Exercise goal —
From the first line to the last, restate the data exactly, leaving out the images.

Supplied records —
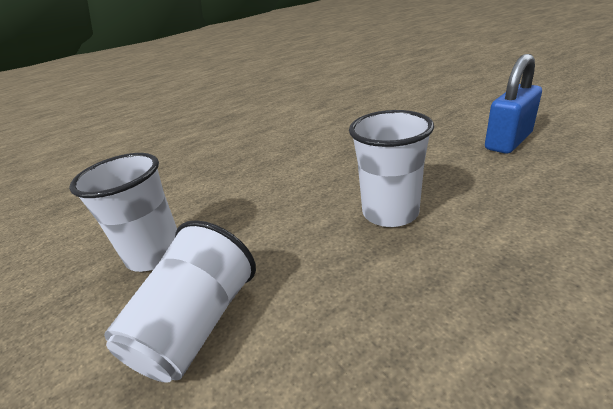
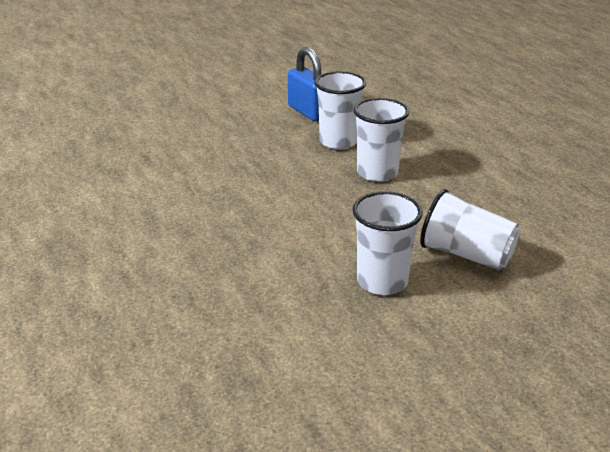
camera: 85 degrees left, 0 degrees up
(450, 173) = (338, 142): none -> white cup

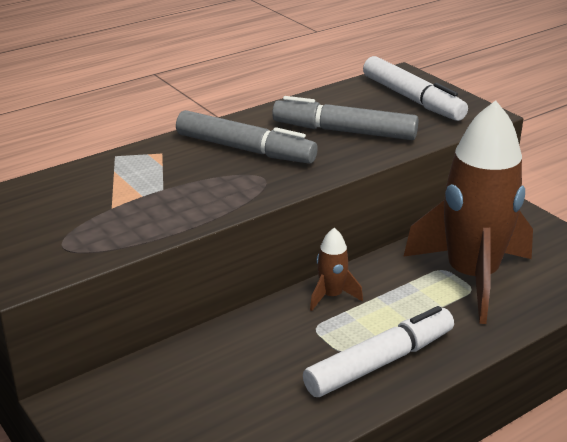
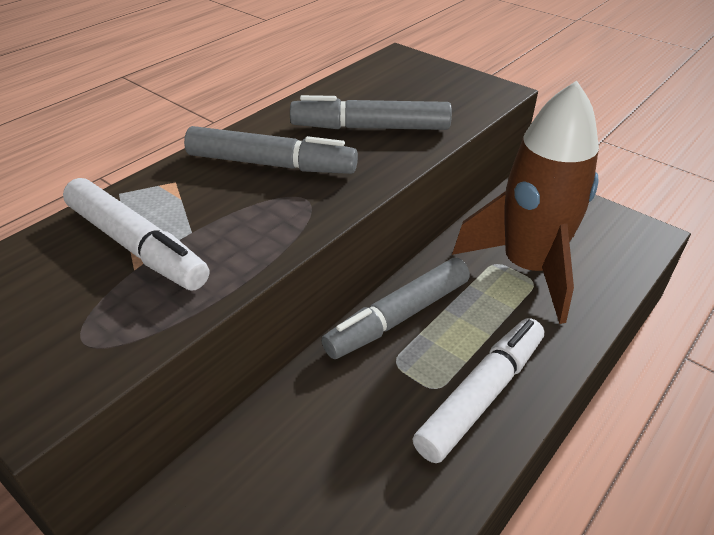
camera: 15 degrees left, 10 degrees up
(331, 296) = (398, 317): brown rocket -> grey marker
(412, 99) = (422, 82): white marker -> white marker (136, 246)

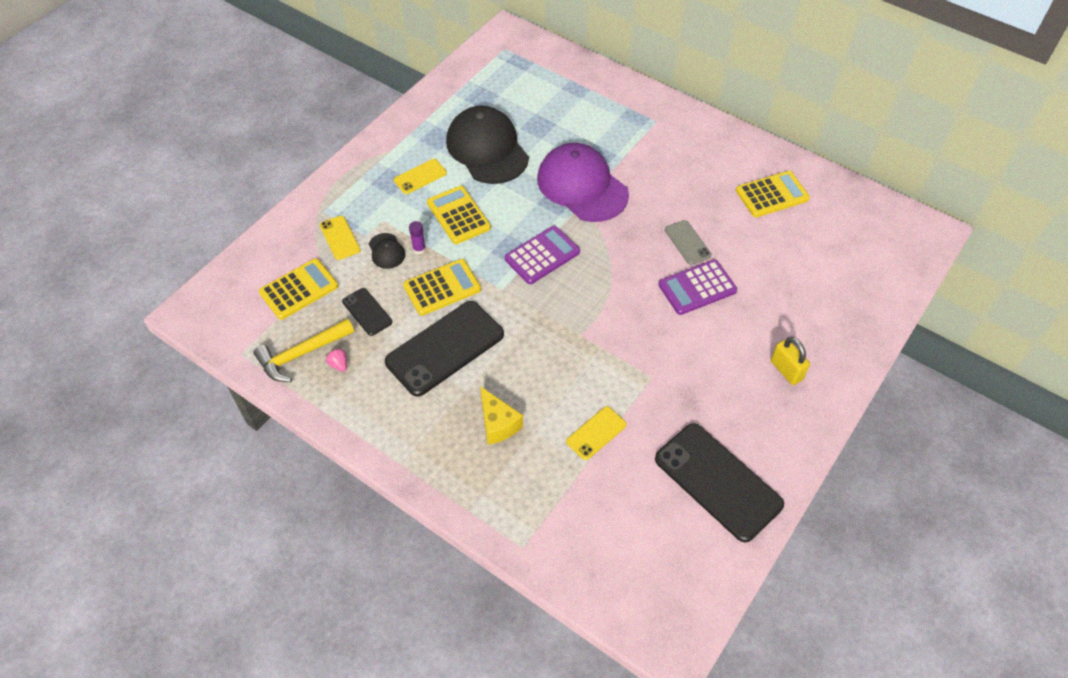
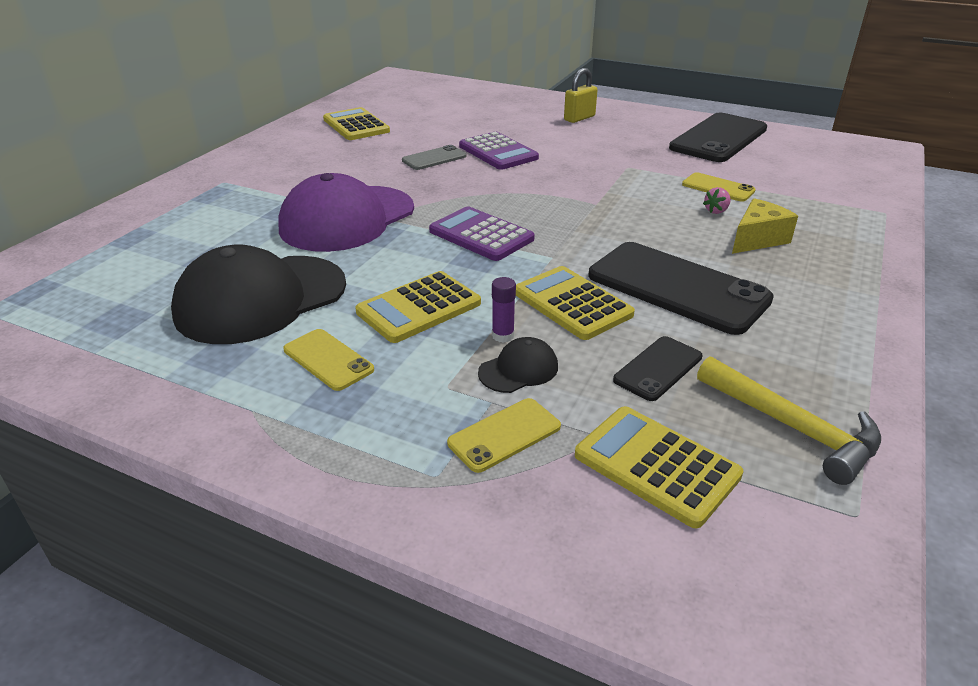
camera: 100 degrees left, 20 degrees down
(339, 364) = (778, 379): pink strawberry -> pink strawberry (716, 211)

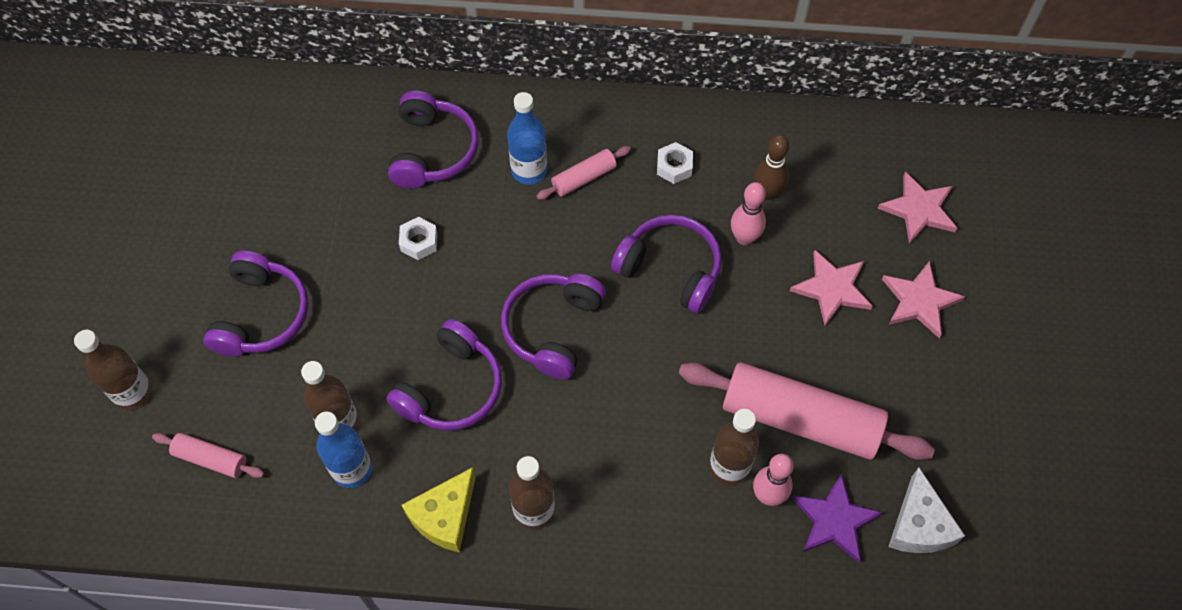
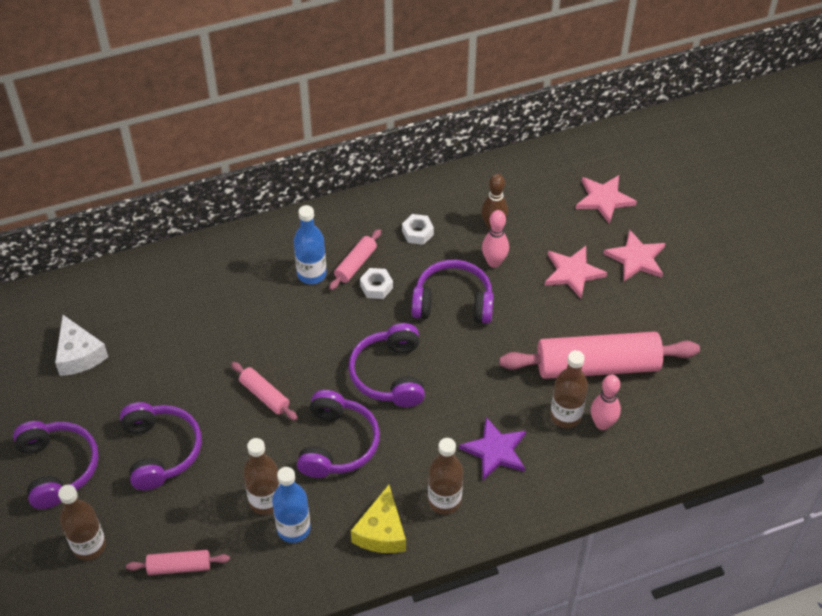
camera: 25 degrees left, 10 degrees down
(403, 296) = (264, 395): none -> pink rolling pin
(419, 242) = (255, 353): white nut -> white nut (376, 287)
(433, 151) = (230, 286): purple headphones -> purple headphones (58, 468)
(834, 520) = (655, 421): purple star -> purple star (495, 451)
(919, 525) = (712, 401): white cheese -> white cheese (79, 355)

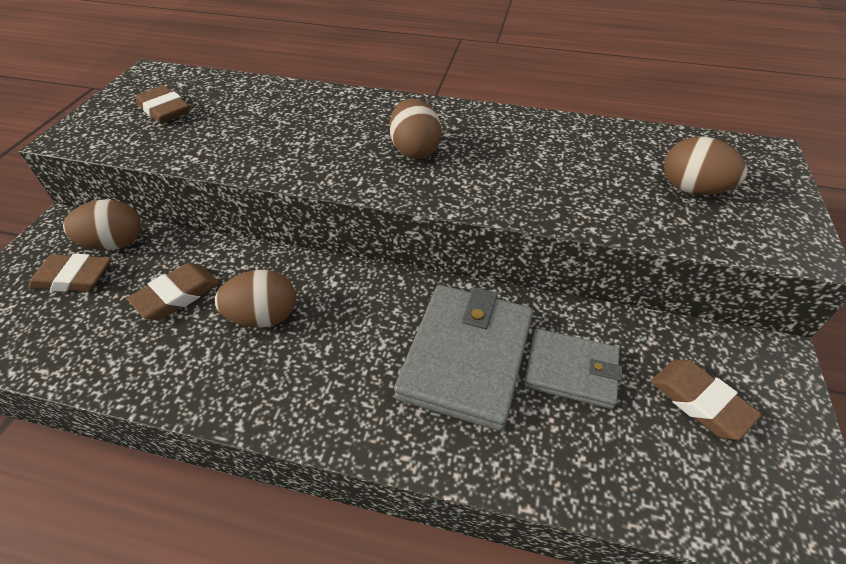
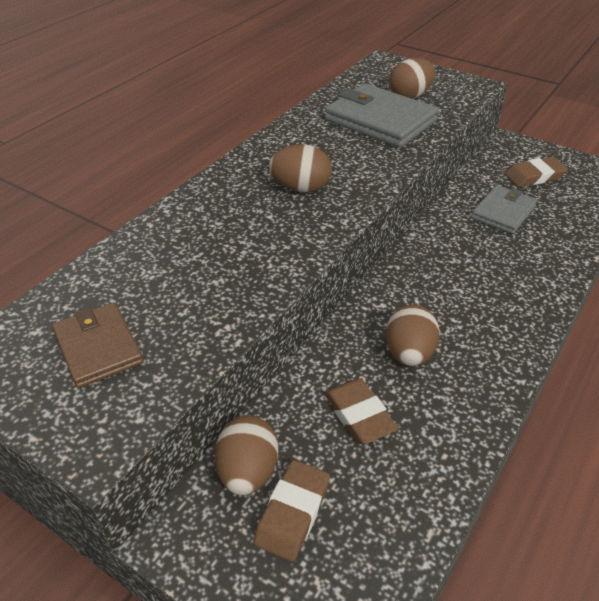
camera: 70 degrees left, 5 degrees down
(164, 110) = (98, 347): brown eraser -> brown wallet
(466, 357) = (481, 252): grey wallet -> grey wallet (380, 120)

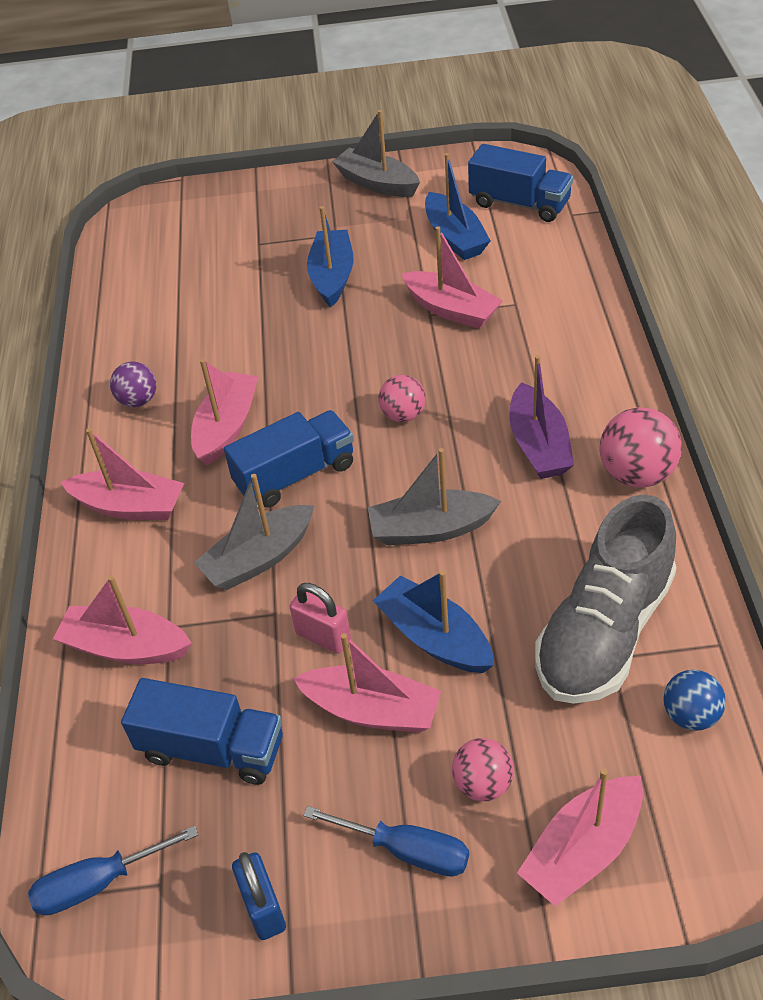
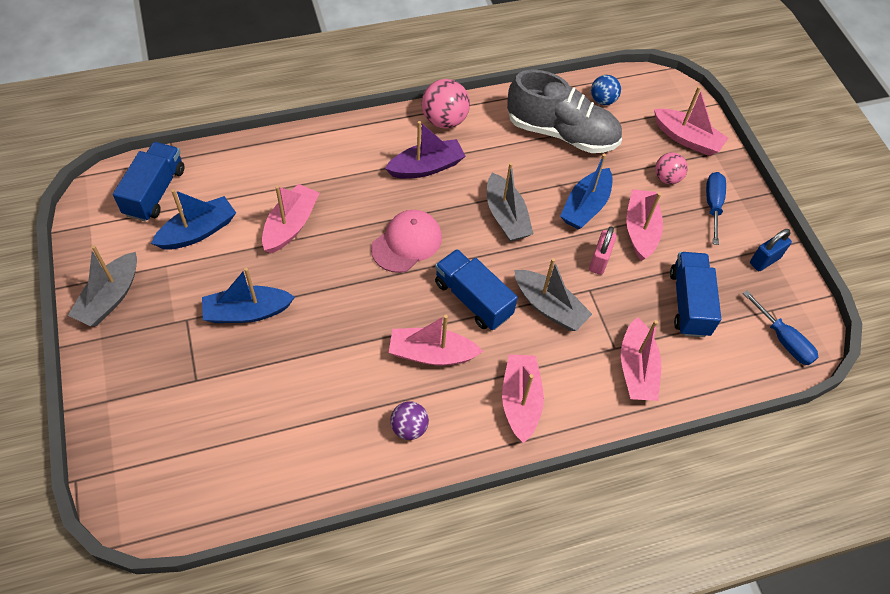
camera: 110 degrees left, 10 degrees up
(403, 415) = (407, 243): pink ball -> pink cap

Output of the exercise —
camera: 85 degrees left, 0 degrees up
(450, 173) = (338, 142): none -> white cup

camera: 15 degrees left, 10 degrees up
(331, 296) = (398, 317): brown rocket -> grey marker
(412, 99) = (422, 82): white marker -> white marker (136, 246)

camera: 100 degrees left, 20 degrees down
(339, 364) = (778, 379): pink strawberry -> pink strawberry (716, 211)

camera: 25 degrees left, 10 degrees down
(403, 296) = (264, 395): none -> pink rolling pin
(419, 242) = (255, 353): white nut -> white nut (376, 287)
(433, 151) = (230, 286): purple headphones -> purple headphones (58, 468)
(834, 520) = (655, 421): purple star -> purple star (495, 451)
(919, 525) = (712, 401): white cheese -> white cheese (79, 355)

camera: 70 degrees left, 5 degrees down
(164, 110) = (98, 347): brown eraser -> brown wallet
(466, 357) = (481, 252): grey wallet -> grey wallet (380, 120)

camera: 110 degrees left, 10 degrees up
(403, 415) = (407, 243): pink ball -> pink cap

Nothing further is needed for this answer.